Task ▸ Your task is to copy each line of the material that holds the word "white".

Entries shown ▸
========

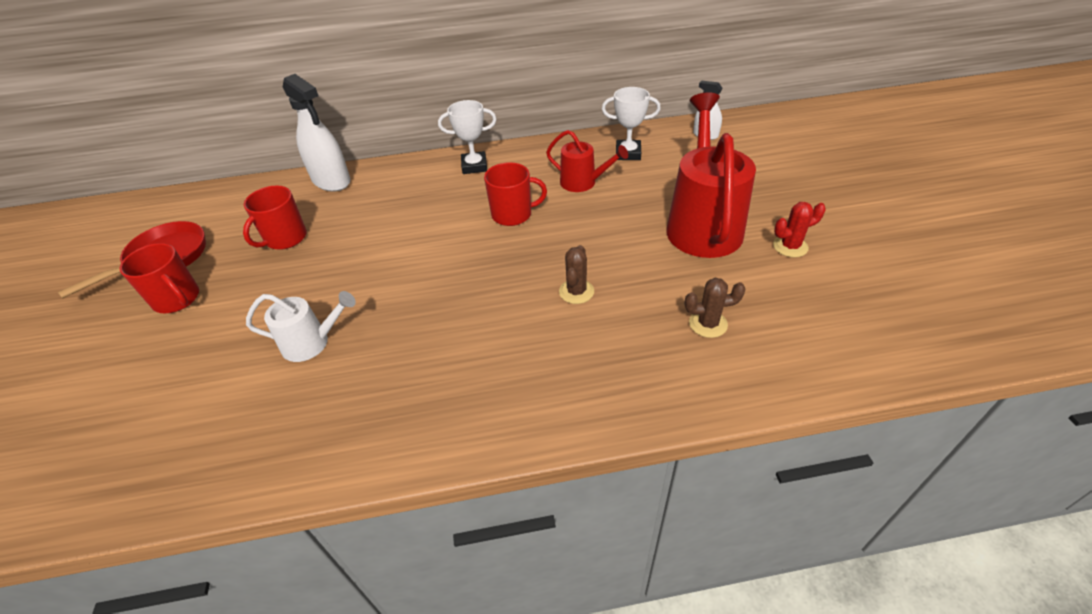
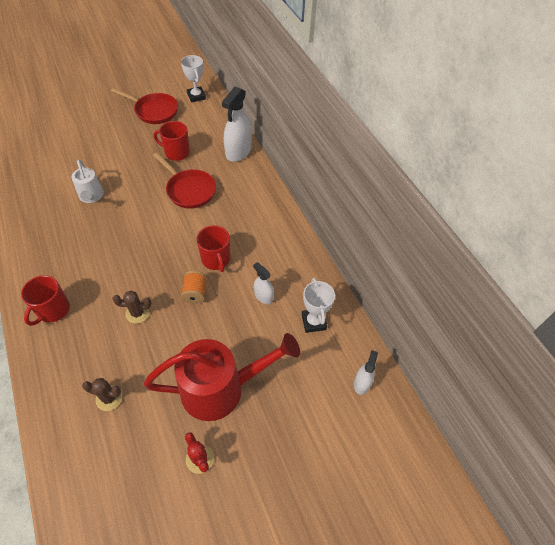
camera: 70 degrees right, 10 degrees up
(177, 299) = (122, 131): red mug -> red mug (53, 310)
(373, 230) = (189, 190): none -> red pan
(474, 166) = (271, 222): white trophy -> white trophy (196, 96)
(560, 236) = (195, 293): none -> orange spool
(583, 183) = (263, 296): red watering can -> white spray bottle
(708, 324) = (109, 398): brown cactus -> brown cactus turned 60 degrees counterclockwise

========

Your solution ▸
(474, 166) = (271, 222): white trophy -> white trophy (196, 96)
(583, 183) = (263, 296): red watering can -> white spray bottle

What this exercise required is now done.